Only the text of the entries below should be returned, exactly as given, without pictures.

• **DATA UNDER STUDY**
==============================
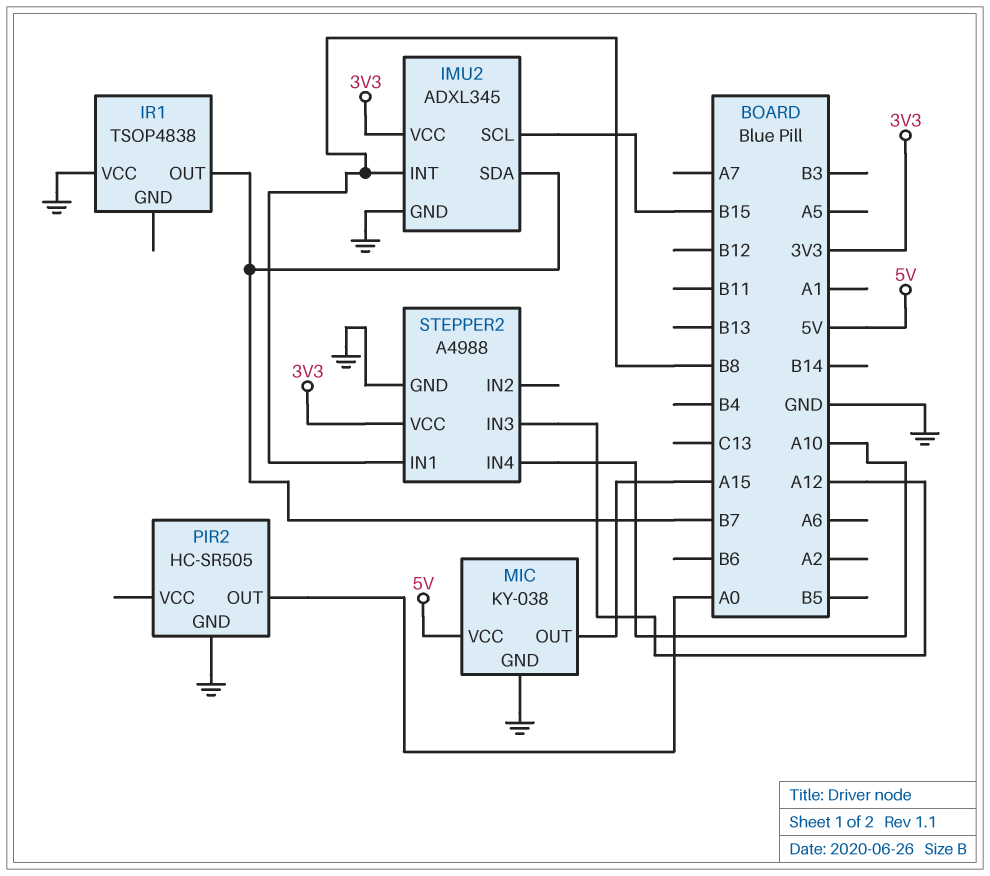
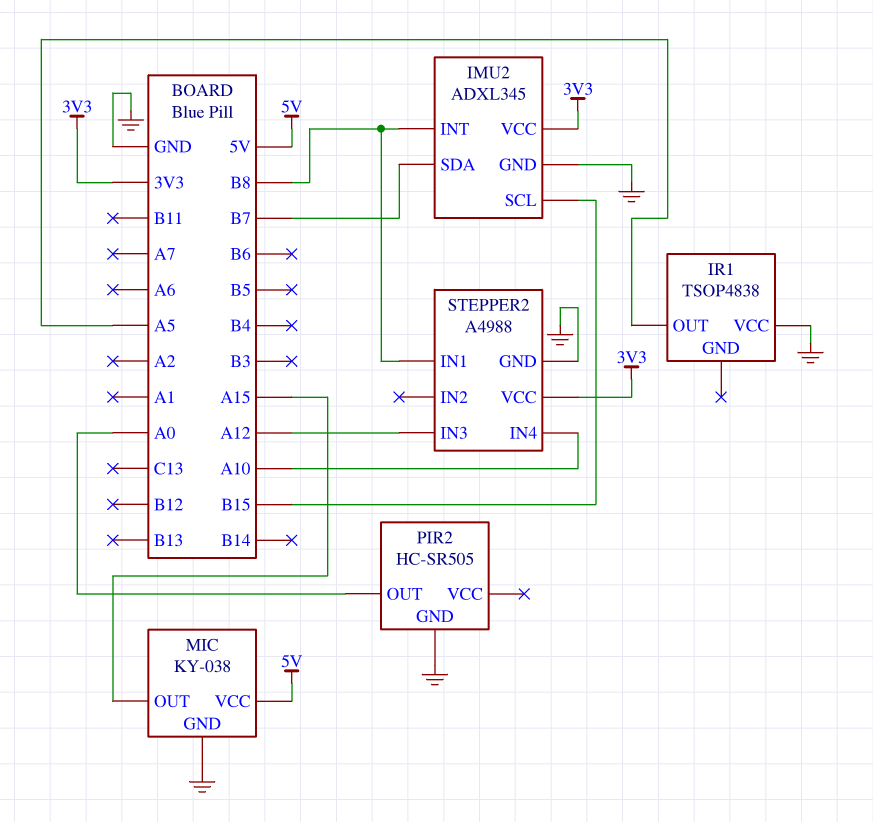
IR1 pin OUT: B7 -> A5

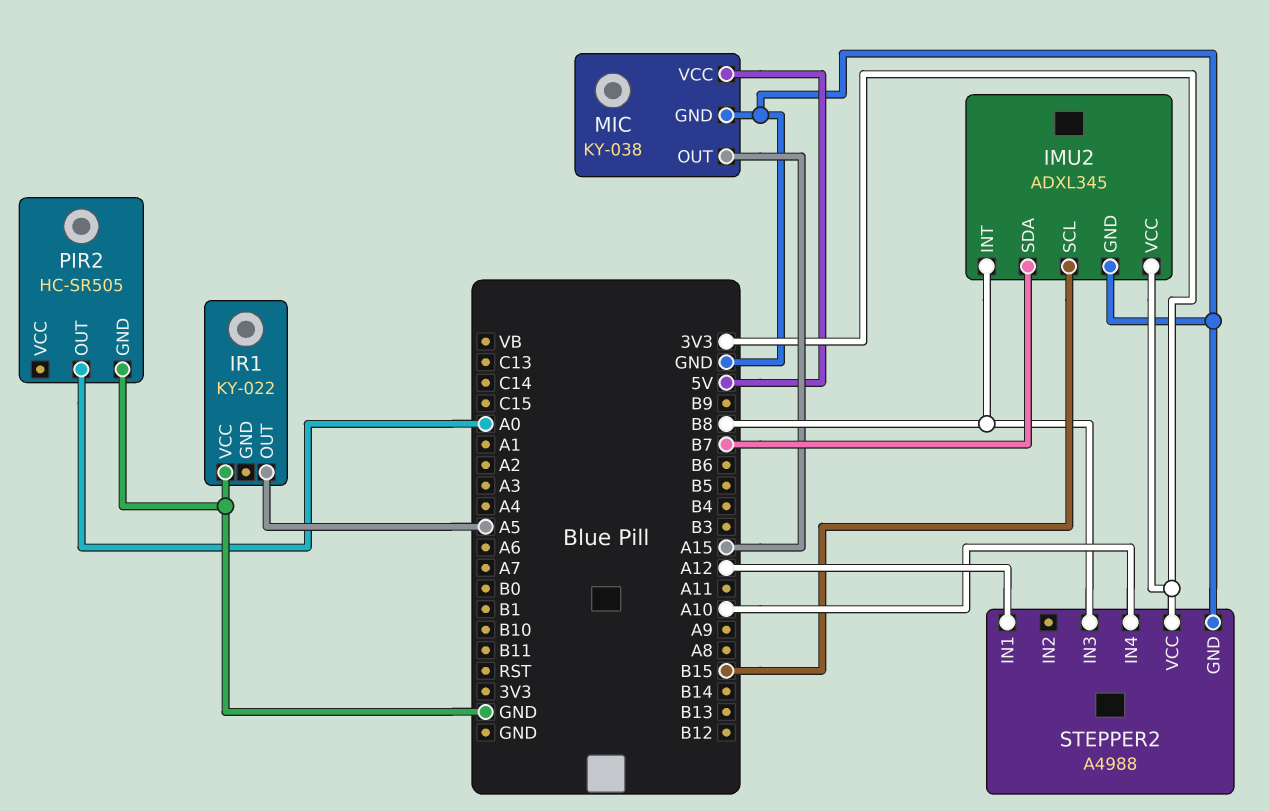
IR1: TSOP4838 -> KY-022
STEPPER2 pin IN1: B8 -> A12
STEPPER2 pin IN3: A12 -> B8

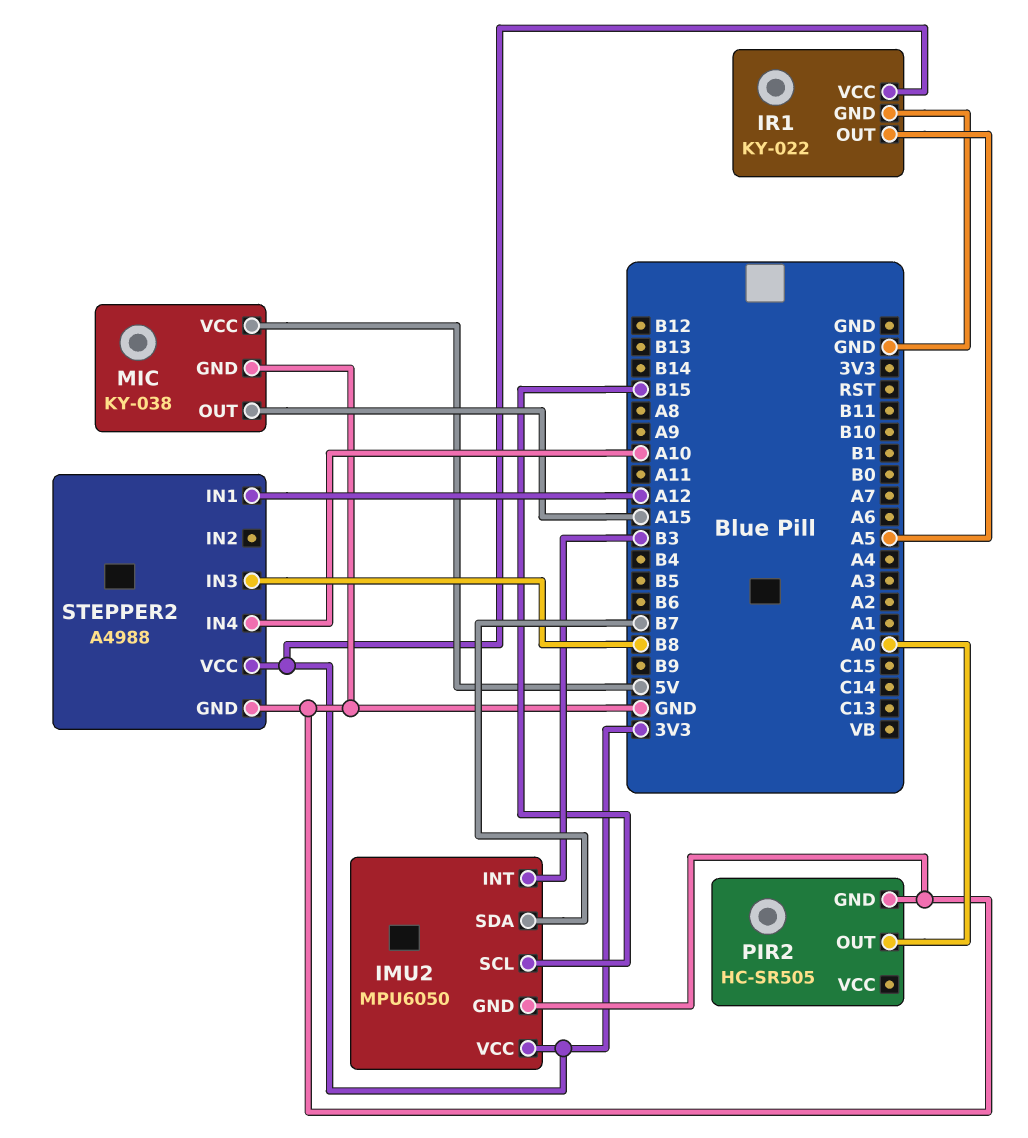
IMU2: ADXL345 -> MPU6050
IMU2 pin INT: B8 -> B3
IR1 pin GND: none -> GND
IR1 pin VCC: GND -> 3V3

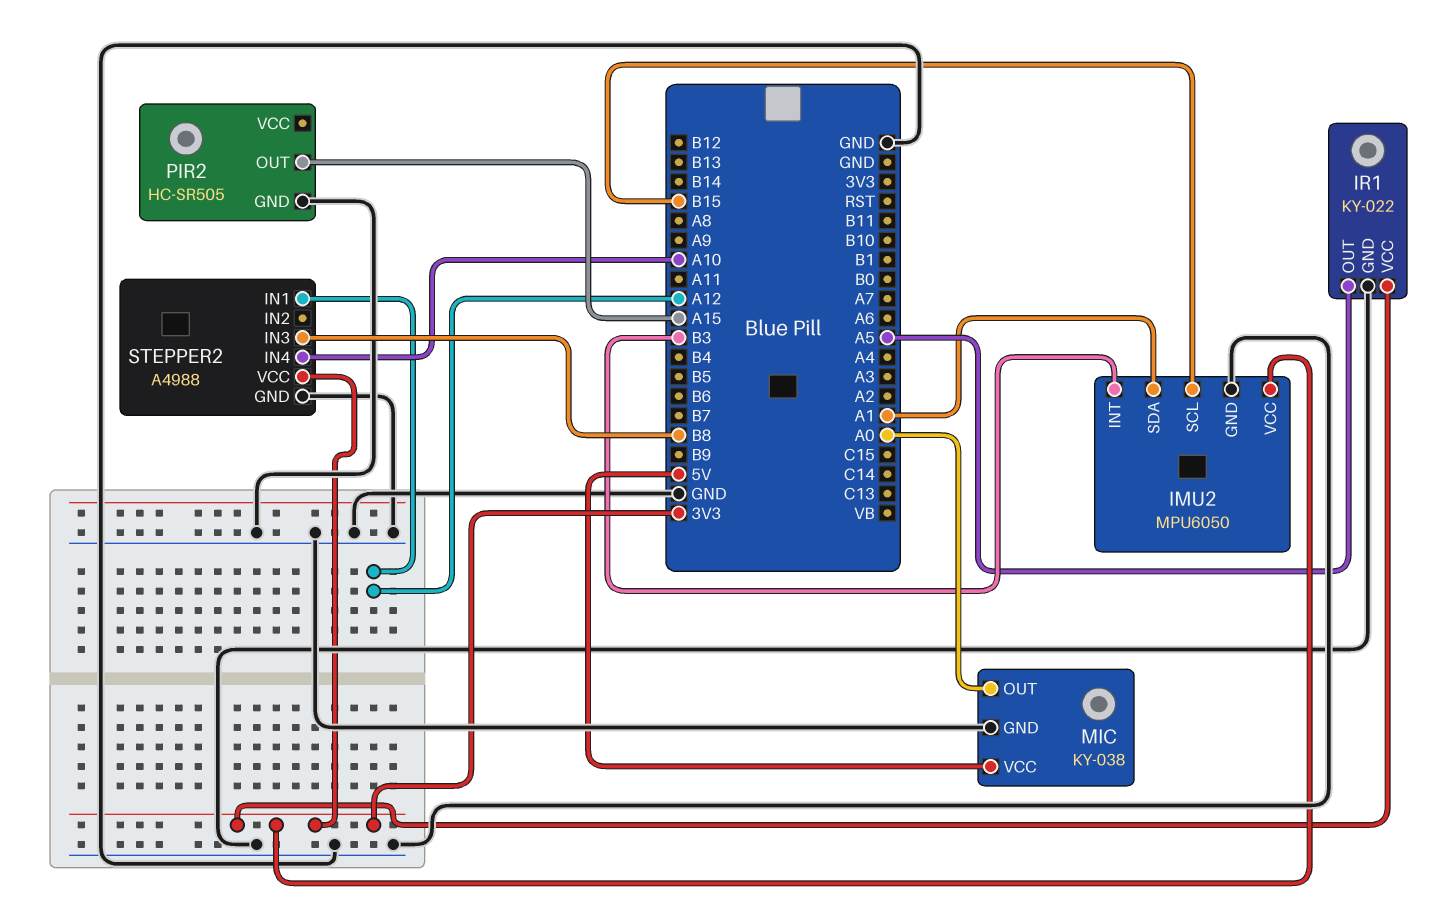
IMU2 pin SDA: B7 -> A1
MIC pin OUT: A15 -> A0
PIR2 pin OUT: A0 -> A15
==============================
• **SOLUTION TO THE EXERCISE**
IR1 pin OUT: B7 -> A5

IR1: TSOP4838 -> KY-022
STEPPER2 pin IN1: B8 -> A12
STEPPER2 pin IN3: A12 -> B8

IMU2: ADXL345 -> MPU6050
IMU2 pin INT: B8 -> B3
IR1 pin GND: none -> GND
IR1 pin VCC: GND -> 3V3

IMU2 pin SDA: B7 -> A1
MIC pin OUT: A15 -> A0
PIR2 pin OUT: A0 -> A15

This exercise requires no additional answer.